EXCERPTED RECORDS

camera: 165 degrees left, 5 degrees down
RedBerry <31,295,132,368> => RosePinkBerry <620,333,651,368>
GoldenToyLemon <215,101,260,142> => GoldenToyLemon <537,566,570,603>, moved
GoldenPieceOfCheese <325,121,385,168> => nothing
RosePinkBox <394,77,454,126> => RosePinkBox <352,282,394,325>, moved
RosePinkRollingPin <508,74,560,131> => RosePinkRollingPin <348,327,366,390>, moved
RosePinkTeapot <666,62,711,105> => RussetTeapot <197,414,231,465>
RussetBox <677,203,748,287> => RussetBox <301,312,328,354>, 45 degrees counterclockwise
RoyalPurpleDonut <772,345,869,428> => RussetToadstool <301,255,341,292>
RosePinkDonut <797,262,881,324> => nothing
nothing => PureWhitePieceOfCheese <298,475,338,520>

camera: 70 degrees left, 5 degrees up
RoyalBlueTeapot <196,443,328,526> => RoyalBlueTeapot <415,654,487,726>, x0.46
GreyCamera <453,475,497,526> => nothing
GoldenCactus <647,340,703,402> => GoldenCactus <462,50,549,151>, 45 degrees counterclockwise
---
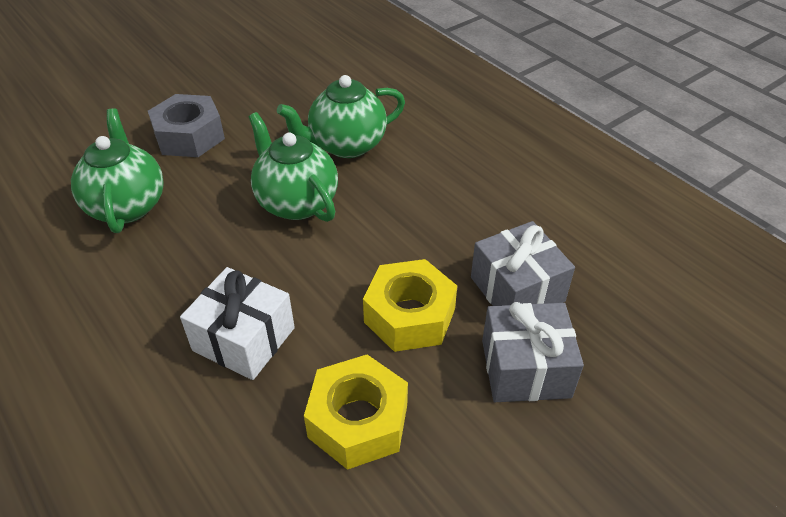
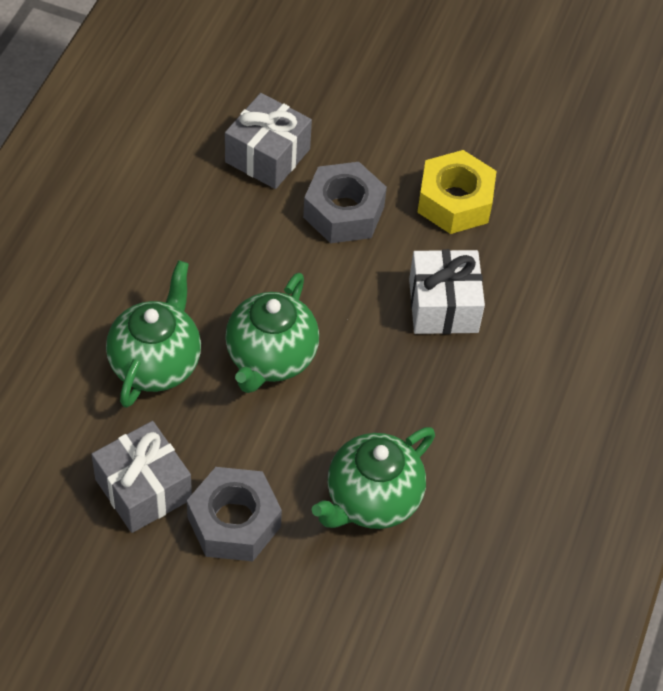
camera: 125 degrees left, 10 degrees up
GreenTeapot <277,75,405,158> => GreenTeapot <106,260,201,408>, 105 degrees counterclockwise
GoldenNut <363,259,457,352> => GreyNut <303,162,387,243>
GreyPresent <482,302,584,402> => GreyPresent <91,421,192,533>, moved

YOUR GOAL
After locating the line with "RedBerry <31,295,132,368> =>" above, return that line and every later line through the one with "RussetBox <677,203,748,287> =>", word for word and with nothing else.

TASK ANSWER
RedBerry <31,295,132,368> => RosePinkBerry <620,333,651,368>
GoldenToyLemon <215,101,260,142> => GoldenToyLemon <537,566,570,603>, moved
GoldenPieceOfCheese <325,121,385,168> => nothing
RosePinkBox <394,77,454,126> => RosePinkBox <352,282,394,325>, moved
RosePinkRollingPin <508,74,560,131> => RosePinkRollingPin <348,327,366,390>, moved
RosePinkTeapot <666,62,711,105> => RussetTeapot <197,414,231,465>
RussetBox <677,203,748,287> => RussetBox <301,312,328,354>, 45 degrees counterclockwise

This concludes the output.